Data shown
·····
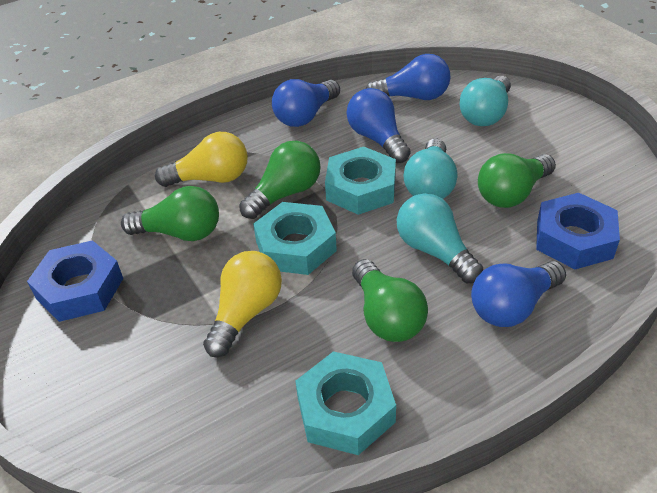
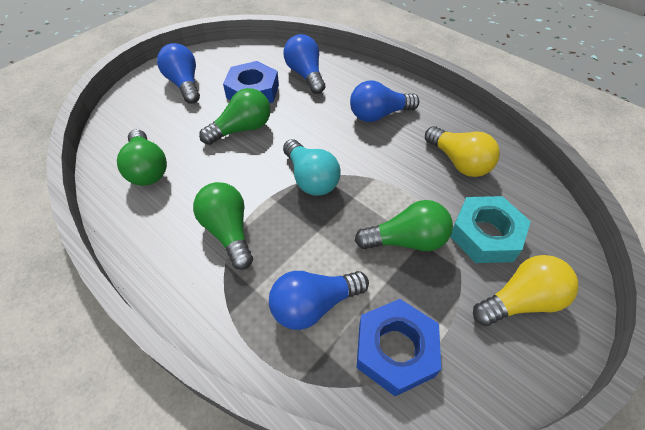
turquoise light bulb: 3 -> 1
turquoise nut: 3 -> 1

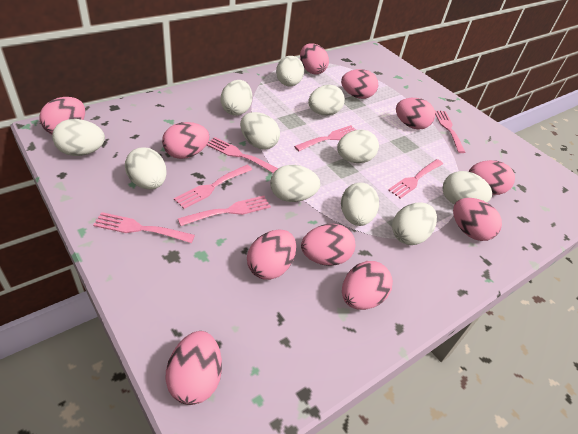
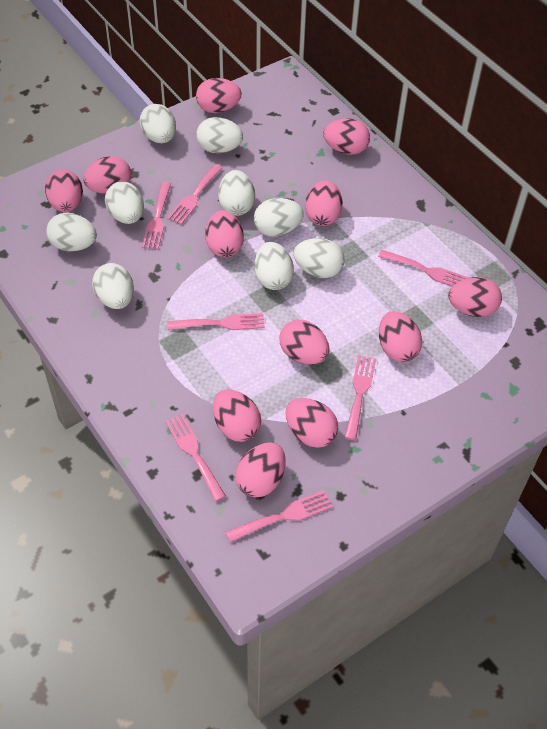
pink egg: 11 -> 12
white egg: 11 -> 9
·····
Task item
Please produce an exact copy of the listing, omitting the pictures.

Answer for this exercise
turquoise light bulb: 3 -> 1
turquoise nut: 3 -> 1

pink egg: 11 -> 12
white egg: 11 -> 9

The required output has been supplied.